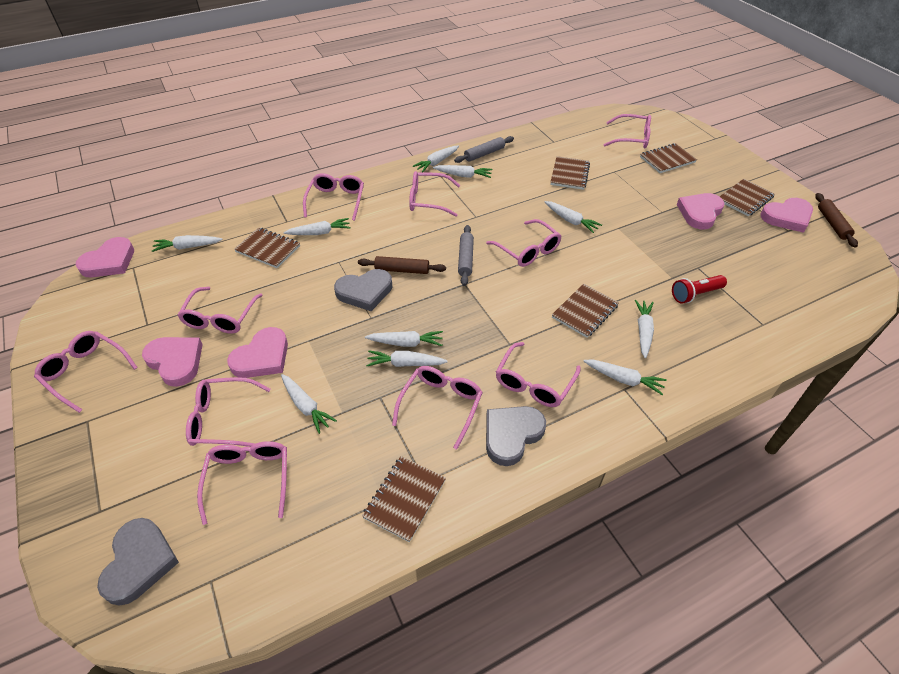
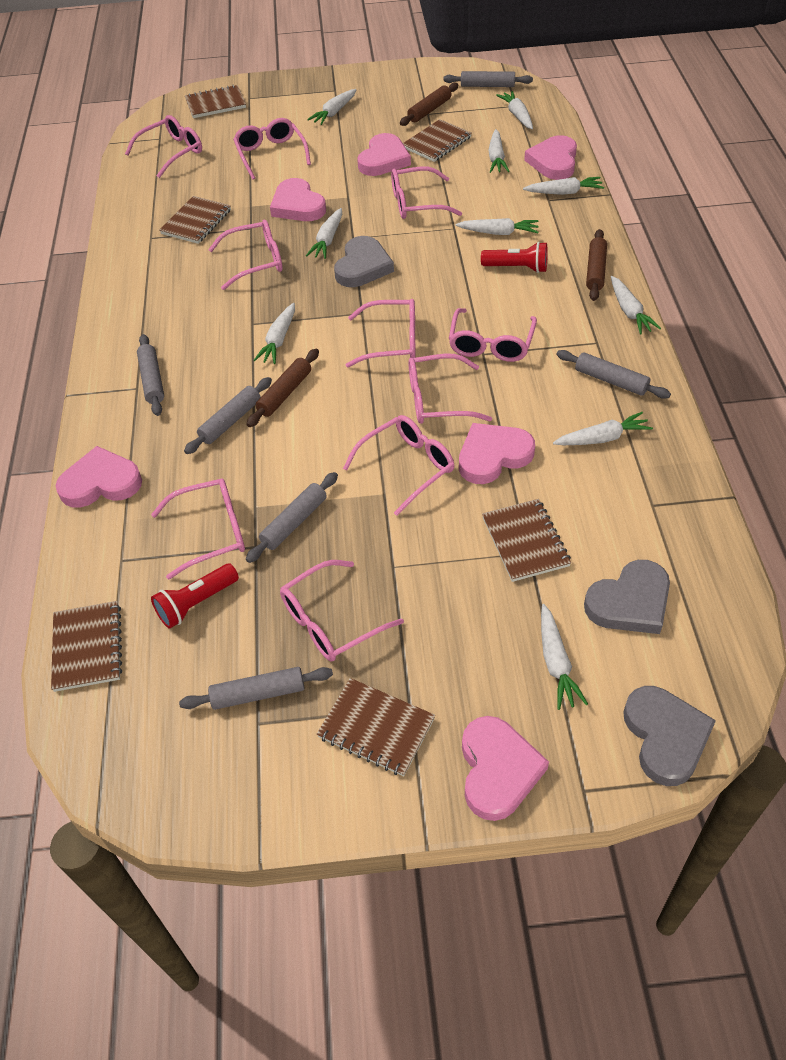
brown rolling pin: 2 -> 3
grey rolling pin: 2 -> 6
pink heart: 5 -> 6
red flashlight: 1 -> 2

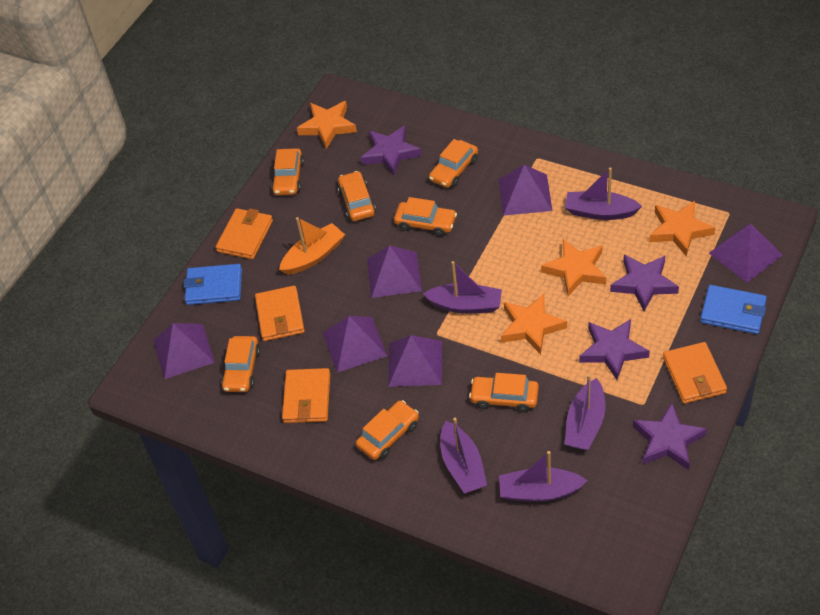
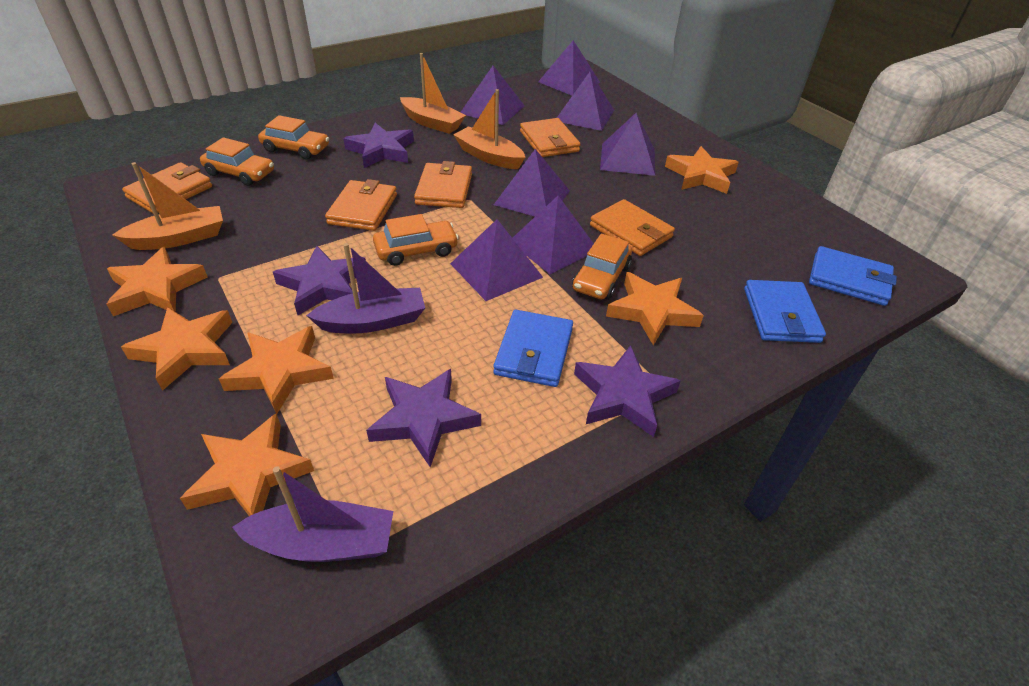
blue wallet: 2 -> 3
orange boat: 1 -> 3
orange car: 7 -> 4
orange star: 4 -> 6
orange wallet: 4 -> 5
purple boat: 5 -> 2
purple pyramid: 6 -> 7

────

(About this task): Give the entries again without a single change, but with no pictures.

(Written solution):
brown rolling pin: 2 -> 3
grey rolling pin: 2 -> 6
pink heart: 5 -> 6
red flashlight: 1 -> 2

blue wallet: 2 -> 3
orange boat: 1 -> 3
orange car: 7 -> 4
orange star: 4 -> 6
orange wallet: 4 -> 5
purple boat: 5 -> 2
purple pyramid: 6 -> 7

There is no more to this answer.